▶ **Work required**:
How many lines below contain the string "markup"? Case counts. Reply with the number alone.

---------- Source records ----------

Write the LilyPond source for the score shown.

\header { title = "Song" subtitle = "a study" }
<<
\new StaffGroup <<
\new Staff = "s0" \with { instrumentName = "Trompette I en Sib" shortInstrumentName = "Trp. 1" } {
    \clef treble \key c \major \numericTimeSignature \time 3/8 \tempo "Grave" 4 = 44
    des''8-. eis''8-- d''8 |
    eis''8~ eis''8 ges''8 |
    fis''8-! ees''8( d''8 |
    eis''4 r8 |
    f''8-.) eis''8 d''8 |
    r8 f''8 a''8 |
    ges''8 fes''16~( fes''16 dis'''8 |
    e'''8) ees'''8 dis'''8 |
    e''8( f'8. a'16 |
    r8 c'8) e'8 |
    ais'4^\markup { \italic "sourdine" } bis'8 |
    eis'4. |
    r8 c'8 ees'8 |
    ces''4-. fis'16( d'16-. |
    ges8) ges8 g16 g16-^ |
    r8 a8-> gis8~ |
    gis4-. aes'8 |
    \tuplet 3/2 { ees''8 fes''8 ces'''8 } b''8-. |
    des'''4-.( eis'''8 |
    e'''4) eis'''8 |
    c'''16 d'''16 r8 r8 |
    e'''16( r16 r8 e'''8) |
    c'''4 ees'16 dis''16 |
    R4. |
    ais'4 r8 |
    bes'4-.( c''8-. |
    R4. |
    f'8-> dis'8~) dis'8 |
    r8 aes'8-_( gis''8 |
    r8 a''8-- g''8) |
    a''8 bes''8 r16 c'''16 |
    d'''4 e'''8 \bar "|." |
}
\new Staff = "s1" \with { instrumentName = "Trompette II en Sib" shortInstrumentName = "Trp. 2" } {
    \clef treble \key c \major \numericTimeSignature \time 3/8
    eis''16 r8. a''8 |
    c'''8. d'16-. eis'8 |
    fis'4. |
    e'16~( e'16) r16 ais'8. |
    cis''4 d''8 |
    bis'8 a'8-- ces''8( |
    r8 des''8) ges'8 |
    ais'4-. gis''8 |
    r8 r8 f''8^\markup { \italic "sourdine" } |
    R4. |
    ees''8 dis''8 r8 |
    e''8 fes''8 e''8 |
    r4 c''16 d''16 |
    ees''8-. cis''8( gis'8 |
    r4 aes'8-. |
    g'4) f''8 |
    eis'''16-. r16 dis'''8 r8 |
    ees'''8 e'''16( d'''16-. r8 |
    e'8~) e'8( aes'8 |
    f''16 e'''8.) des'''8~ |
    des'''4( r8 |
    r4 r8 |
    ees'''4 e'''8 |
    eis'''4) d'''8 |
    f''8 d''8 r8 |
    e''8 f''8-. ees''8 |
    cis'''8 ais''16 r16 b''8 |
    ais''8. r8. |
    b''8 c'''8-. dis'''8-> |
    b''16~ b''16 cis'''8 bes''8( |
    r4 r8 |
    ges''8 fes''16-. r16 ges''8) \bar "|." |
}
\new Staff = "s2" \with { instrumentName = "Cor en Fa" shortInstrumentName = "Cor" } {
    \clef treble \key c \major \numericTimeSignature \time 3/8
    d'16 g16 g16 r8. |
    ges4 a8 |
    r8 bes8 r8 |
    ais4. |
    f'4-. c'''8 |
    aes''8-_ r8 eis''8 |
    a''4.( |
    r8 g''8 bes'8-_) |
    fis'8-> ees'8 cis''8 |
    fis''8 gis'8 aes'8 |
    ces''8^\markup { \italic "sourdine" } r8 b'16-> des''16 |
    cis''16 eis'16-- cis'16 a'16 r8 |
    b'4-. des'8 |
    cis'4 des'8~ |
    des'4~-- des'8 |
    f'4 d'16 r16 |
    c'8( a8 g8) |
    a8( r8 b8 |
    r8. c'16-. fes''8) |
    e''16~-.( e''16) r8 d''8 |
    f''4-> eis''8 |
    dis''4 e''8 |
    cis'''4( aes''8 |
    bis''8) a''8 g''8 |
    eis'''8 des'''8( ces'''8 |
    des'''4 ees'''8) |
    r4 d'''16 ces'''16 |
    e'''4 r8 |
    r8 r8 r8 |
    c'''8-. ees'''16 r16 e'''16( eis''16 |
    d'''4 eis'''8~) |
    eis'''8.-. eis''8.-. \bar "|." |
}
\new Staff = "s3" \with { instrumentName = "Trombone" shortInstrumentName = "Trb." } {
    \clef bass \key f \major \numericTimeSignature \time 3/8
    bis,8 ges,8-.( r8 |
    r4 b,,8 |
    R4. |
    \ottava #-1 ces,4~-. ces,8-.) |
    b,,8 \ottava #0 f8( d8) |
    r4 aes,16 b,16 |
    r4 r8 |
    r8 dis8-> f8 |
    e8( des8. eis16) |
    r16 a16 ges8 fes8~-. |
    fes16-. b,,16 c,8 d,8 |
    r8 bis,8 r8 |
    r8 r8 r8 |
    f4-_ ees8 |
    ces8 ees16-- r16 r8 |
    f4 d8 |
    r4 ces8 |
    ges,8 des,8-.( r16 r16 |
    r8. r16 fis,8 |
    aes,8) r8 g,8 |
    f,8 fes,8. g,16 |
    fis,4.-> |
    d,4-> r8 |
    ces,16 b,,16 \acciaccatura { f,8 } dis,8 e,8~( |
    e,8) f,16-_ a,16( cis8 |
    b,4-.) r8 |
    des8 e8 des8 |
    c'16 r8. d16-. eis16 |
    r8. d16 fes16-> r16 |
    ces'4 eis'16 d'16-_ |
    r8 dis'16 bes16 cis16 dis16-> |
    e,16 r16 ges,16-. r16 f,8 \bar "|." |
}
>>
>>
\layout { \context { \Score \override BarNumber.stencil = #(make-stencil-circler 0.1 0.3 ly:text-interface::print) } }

----------

▶ **Response to the task**:
3